### Work required
Reproduce only this range: the line holding "turned: phone (snow-white)" through the last line of the data below, both included, exactly, with no pictures.

Segment Start: Materials provided

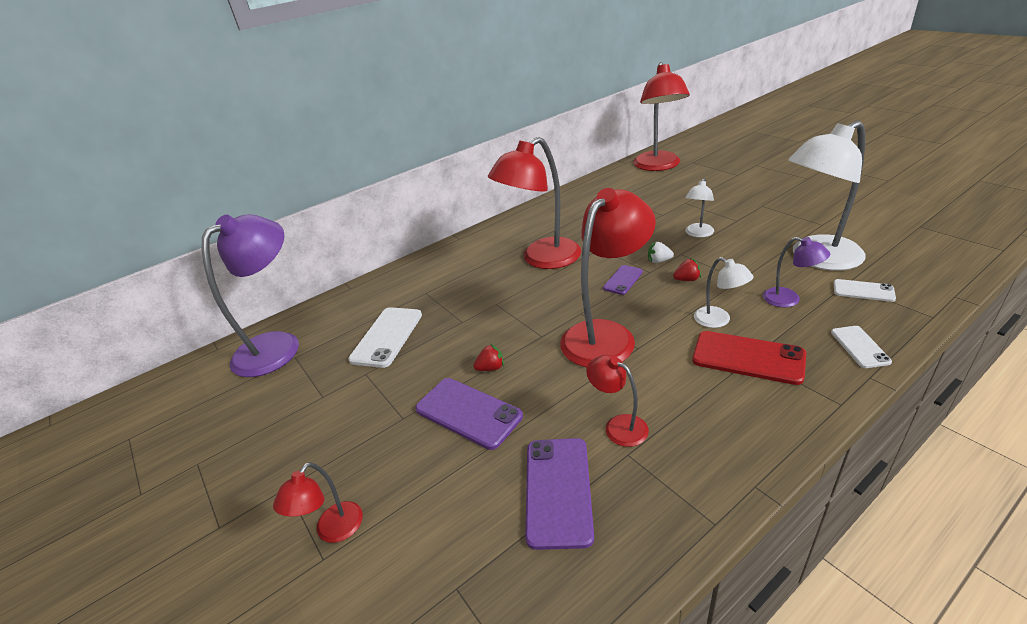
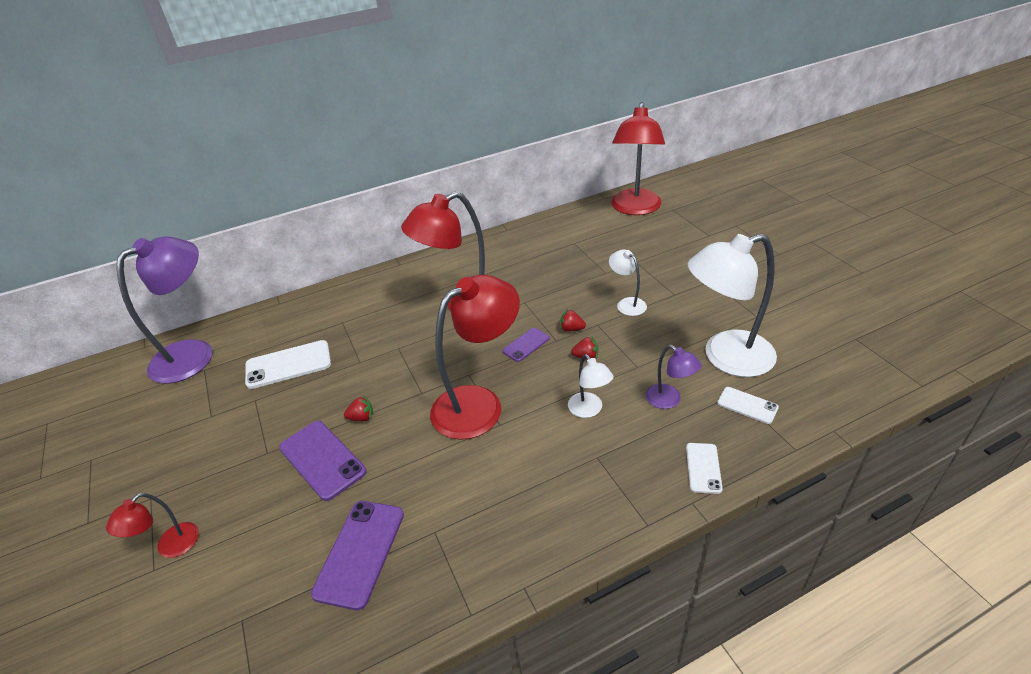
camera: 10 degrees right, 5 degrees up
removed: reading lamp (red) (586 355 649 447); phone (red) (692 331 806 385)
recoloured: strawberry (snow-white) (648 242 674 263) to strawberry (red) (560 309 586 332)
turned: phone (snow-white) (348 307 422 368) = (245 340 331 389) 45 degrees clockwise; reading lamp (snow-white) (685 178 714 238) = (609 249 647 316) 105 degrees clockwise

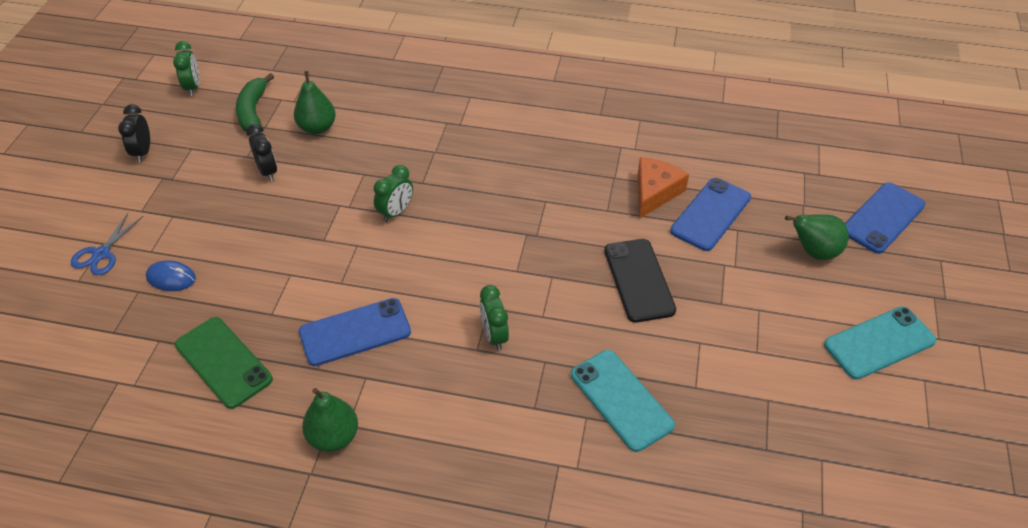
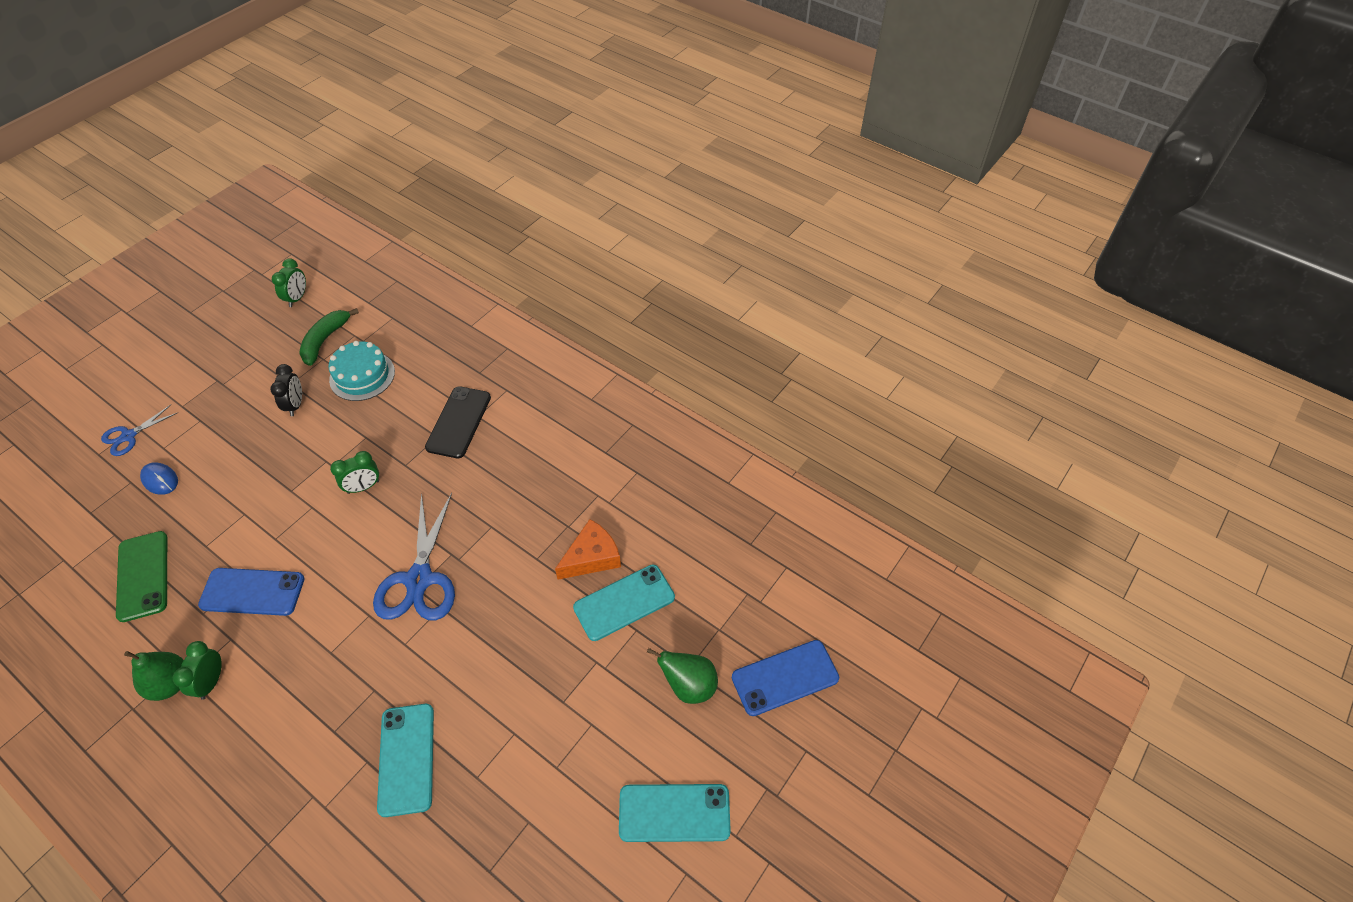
camera: 25 degrees right, 5 degrees up
removed: bedside clock (black) (118 104 150 163)
added: shears (blue) (373 493 455 620)
moved: bedside clock (green) (480 285 509 351) to (173 641 222 700); phone (black) (604 239 676 323) to (425 386 491 458)
replaced: pear (green) (294 71 336 134) to gateau (aqua) (328 341 395 401)
recoloured: phone (blue) (670 178 751 251) to phone (aqua) (573 565 675 641)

Segment End: Materials provided

### Your response
turned: phone (snow-white) (348 307 422 368) = (245 340 331 389) 45 degrees clockwise; reading lamp (snow-white) (685 178 714 238) = (609 249 647 316) 105 degrees clockwise

camera: 25 degrees right, 5 degrees up
removed: bedside clock (black) (118 104 150 163)
added: shears (blue) (373 493 455 620)
moved: bedside clock (green) (480 285 509 351) to (173 641 222 700); phone (black) (604 239 676 323) to (425 386 491 458)
replaced: pear (green) (294 71 336 134) to gateau (aqua) (328 341 395 401)
recoloured: phone (blue) (670 178 751 251) to phone (aqua) (573 565 675 641)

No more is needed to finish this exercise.